→ **DATA RECORDS**
##############################

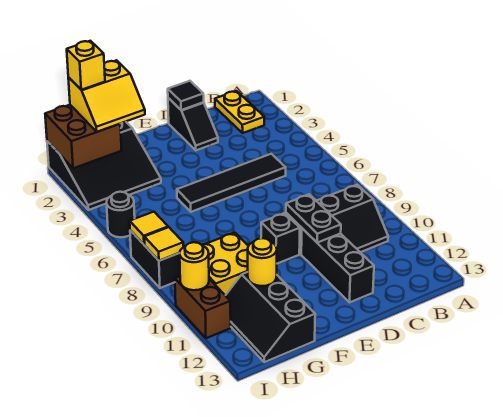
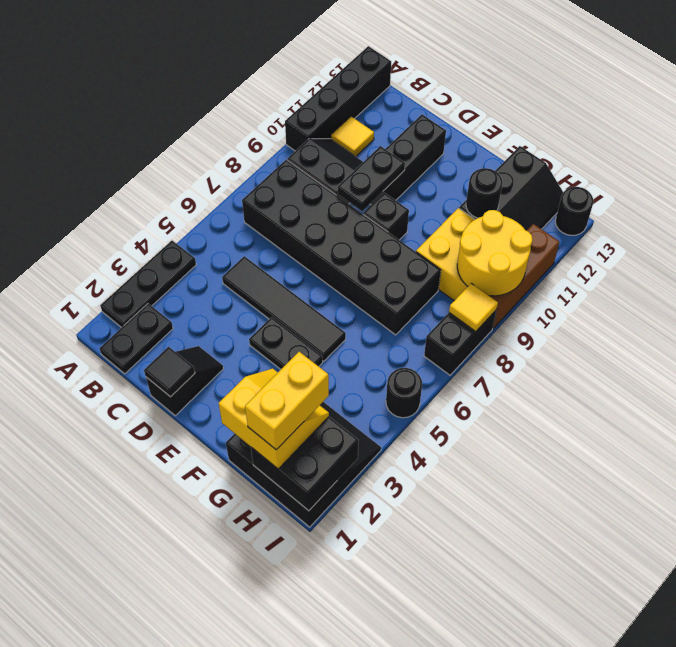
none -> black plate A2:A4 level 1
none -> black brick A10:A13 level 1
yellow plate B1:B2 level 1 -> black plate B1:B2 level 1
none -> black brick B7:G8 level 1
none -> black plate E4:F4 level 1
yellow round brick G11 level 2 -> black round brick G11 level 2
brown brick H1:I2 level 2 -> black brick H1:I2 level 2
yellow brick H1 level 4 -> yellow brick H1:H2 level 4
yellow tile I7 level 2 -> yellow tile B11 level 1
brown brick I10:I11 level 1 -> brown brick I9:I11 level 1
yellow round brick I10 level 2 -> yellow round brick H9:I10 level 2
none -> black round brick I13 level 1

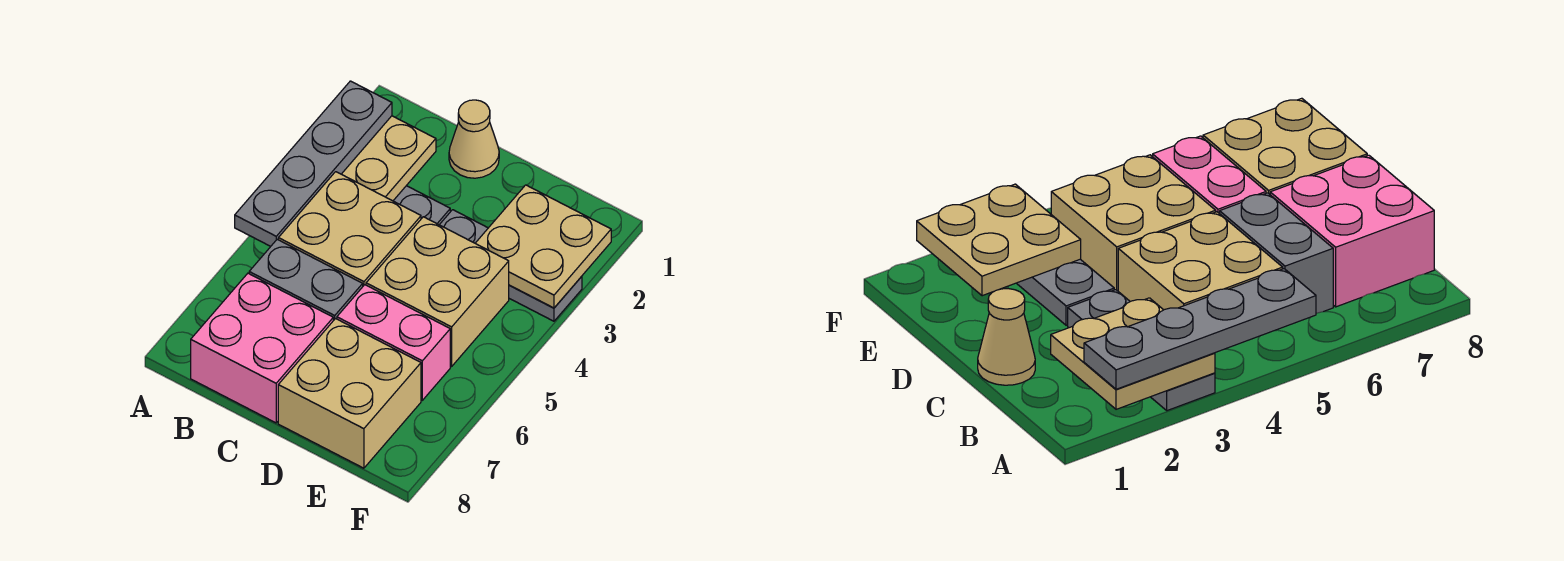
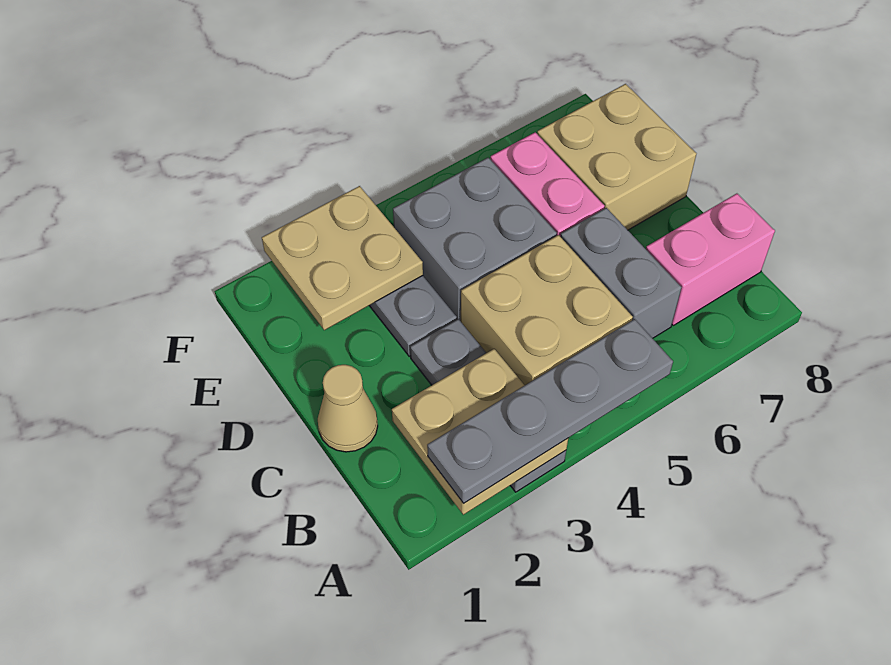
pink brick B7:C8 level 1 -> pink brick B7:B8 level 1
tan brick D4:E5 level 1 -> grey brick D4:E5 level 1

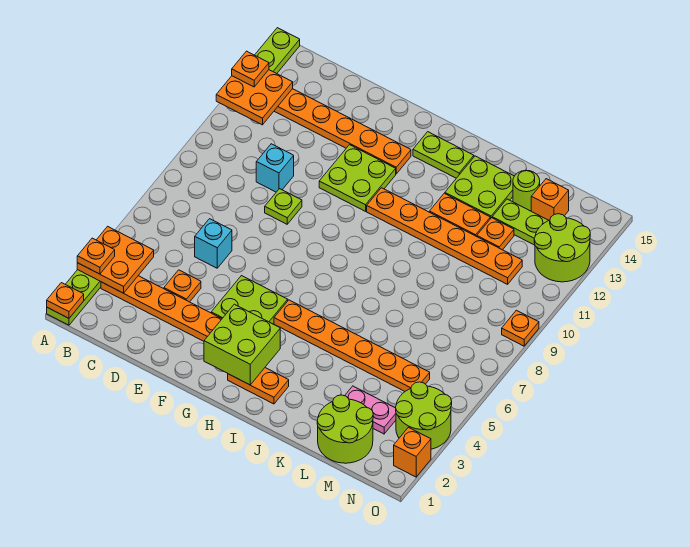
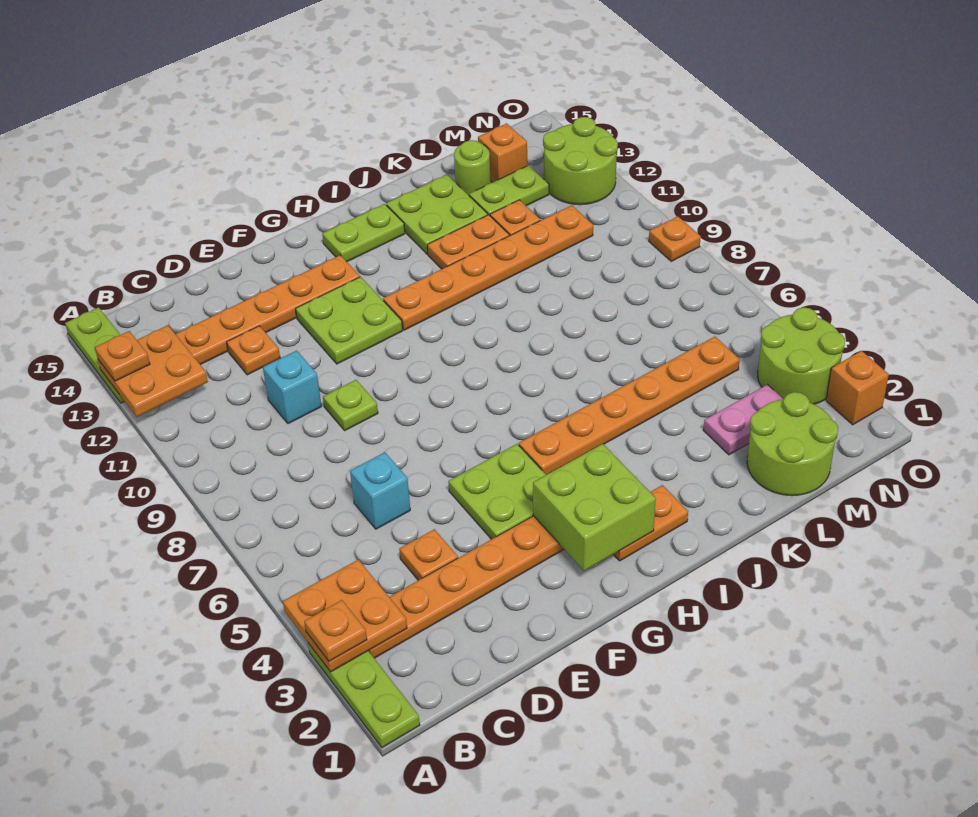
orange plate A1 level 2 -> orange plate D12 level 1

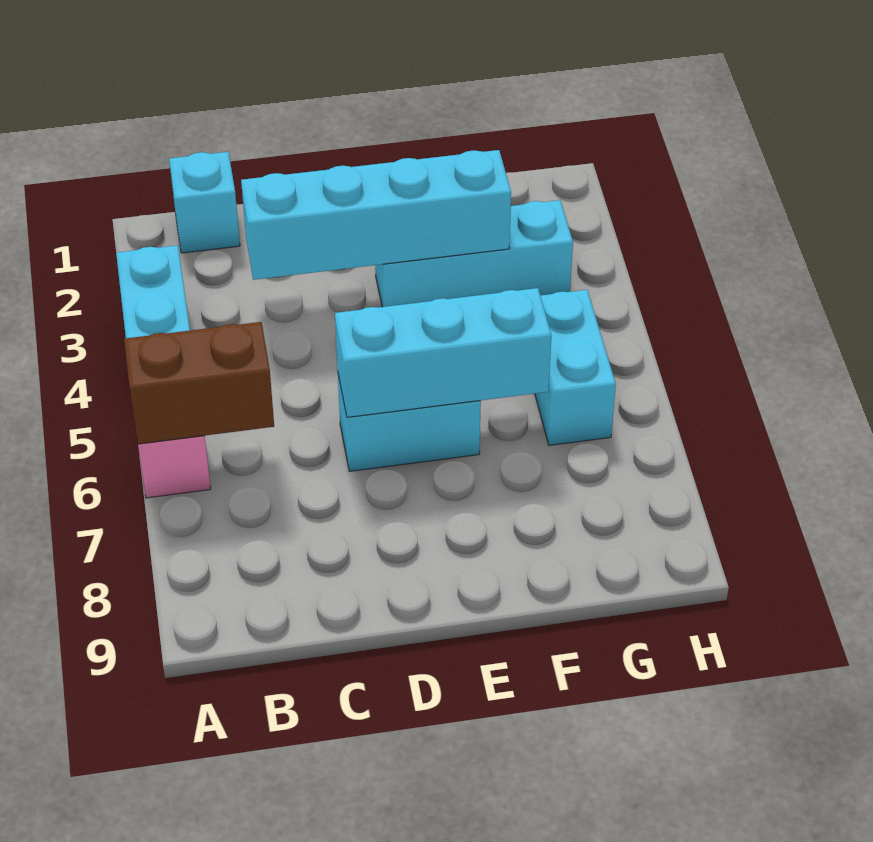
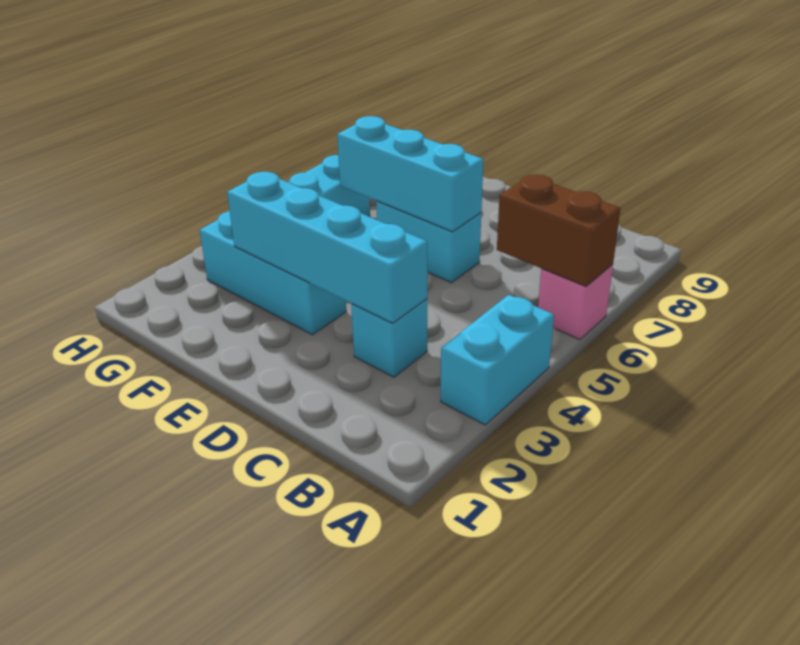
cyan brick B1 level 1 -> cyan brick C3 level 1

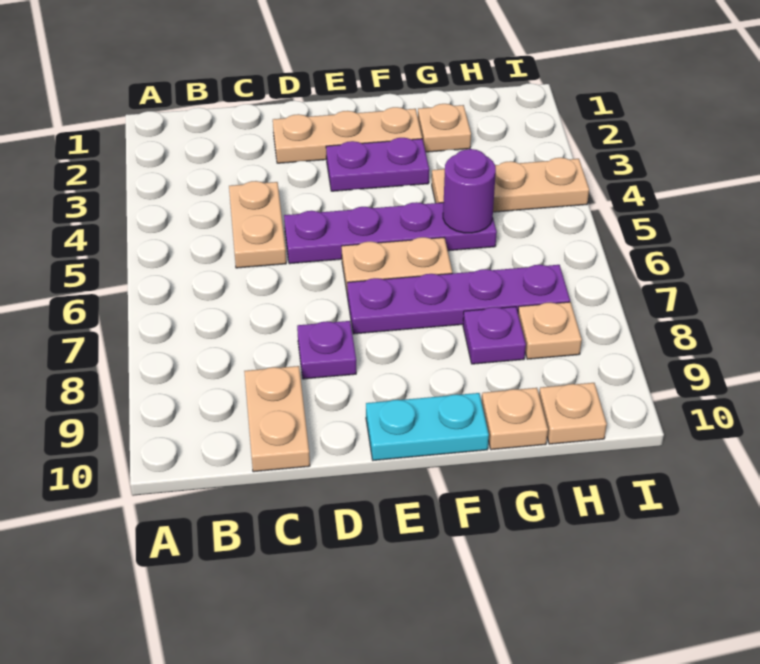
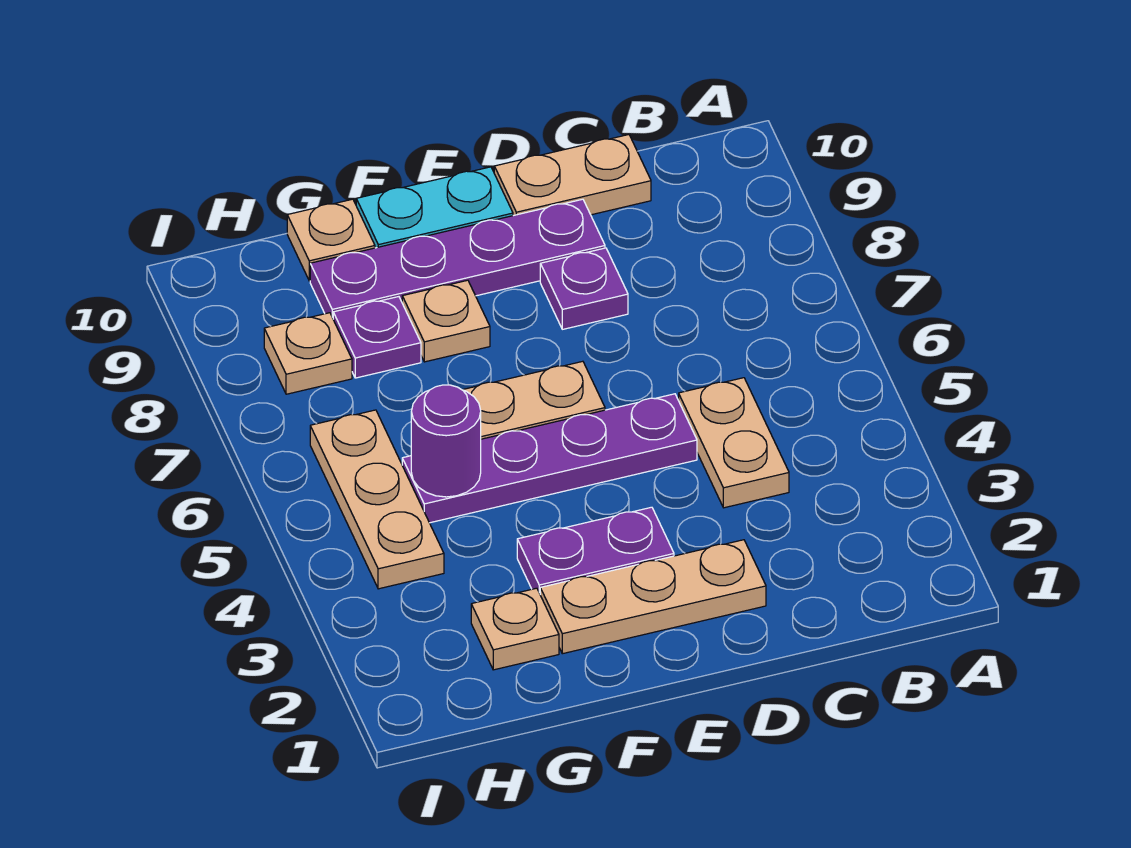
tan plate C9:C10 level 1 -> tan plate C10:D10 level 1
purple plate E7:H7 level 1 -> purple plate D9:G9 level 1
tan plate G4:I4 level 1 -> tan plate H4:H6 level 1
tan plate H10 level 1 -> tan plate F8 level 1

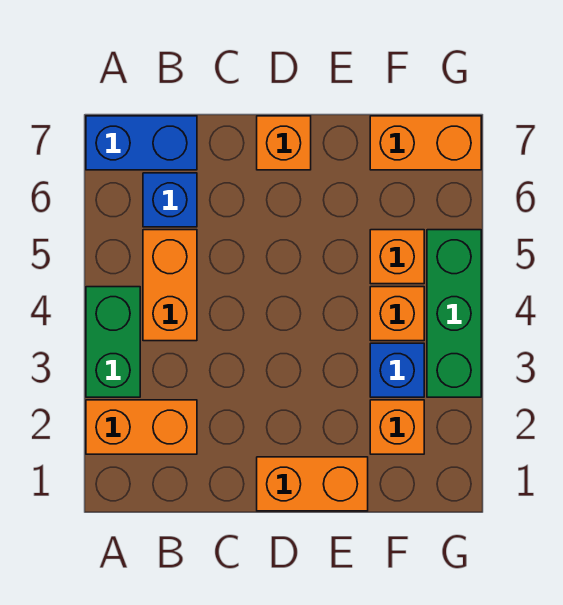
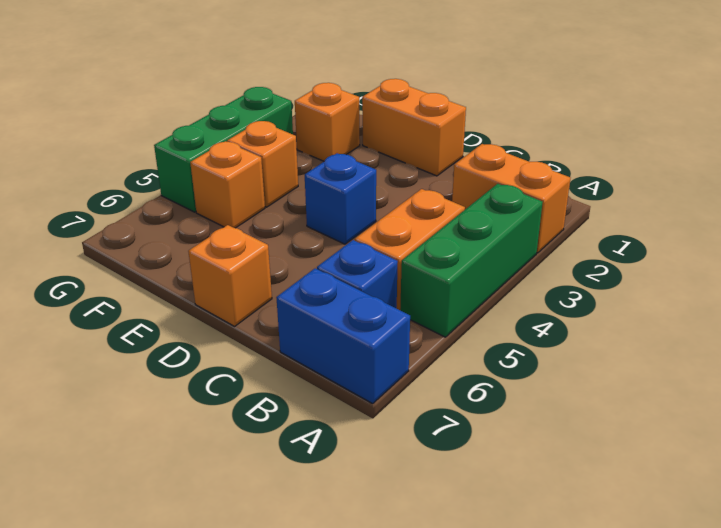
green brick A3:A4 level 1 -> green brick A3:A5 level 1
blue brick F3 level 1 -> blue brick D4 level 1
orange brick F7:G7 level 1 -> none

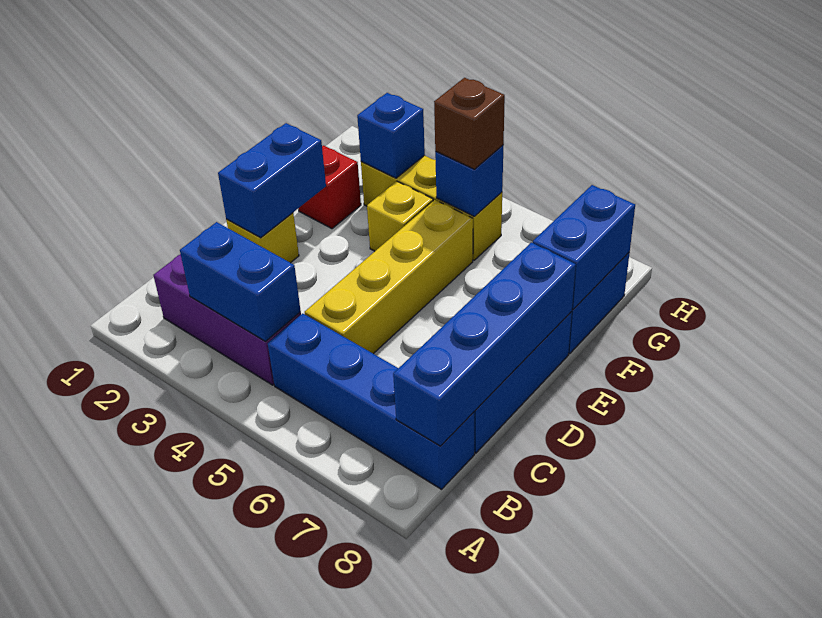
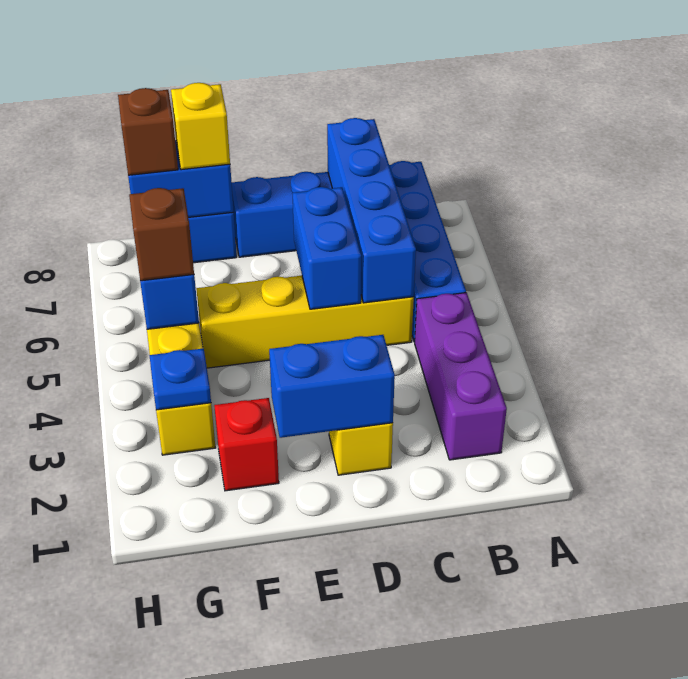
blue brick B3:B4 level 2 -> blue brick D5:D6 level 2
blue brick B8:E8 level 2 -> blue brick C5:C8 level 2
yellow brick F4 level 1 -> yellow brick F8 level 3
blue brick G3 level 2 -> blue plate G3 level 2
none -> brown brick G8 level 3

##############################

→ **ASSIGNMENT**
What's needed is an exact copy of the lines above from the one with "tan plate C9:C10" through the one with "yellow brick F4", both included; the pictures stay out.

→ **SOLUTION**
tan plate C9:C10 level 1 -> tan plate C10:D10 level 1
purple plate E7:H7 level 1 -> purple plate D9:G9 level 1
tan plate G4:I4 level 1 -> tan plate H4:H6 level 1
tan plate H10 level 1 -> tan plate F8 level 1

green brick A3:A4 level 1 -> green brick A3:A5 level 1
blue brick F3 level 1 -> blue brick D4 level 1
orange brick F7:G7 level 1 -> none

blue brick B3:B4 level 2 -> blue brick D5:D6 level 2
blue brick B8:E8 level 2 -> blue brick C5:C8 level 2
yellow brick F4 level 1 -> yellow brick F8 level 3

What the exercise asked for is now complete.